- [Exercise]: Identify all lines below that hold "cyan" and collect them.

- [Material provided]:
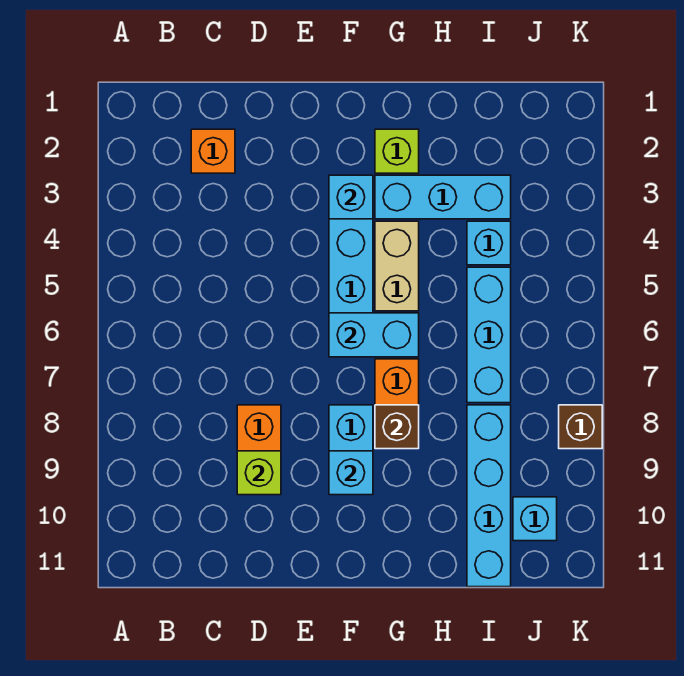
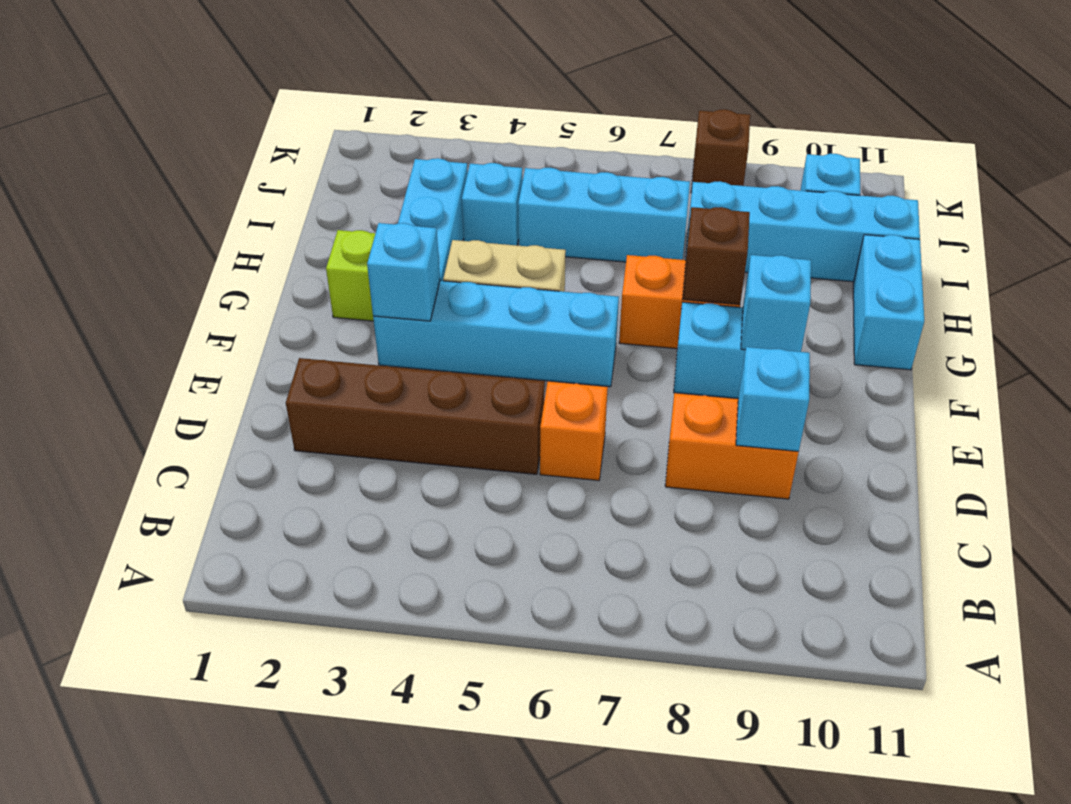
orange brick C2 level 1 -> orange brick D6 level 1
none -> brown brick D2:D5 level 1
lime brick D9 level 2 -> cyan brick D9 level 2
cyan brick F6:G6 level 2 -> cyan brick G11:H11 level 1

- [Exercise result]:
lime brick D9 level 2 -> cyan brick D9 level 2
cyan brick F6:G6 level 2 -> cyan brick G11:H11 level 1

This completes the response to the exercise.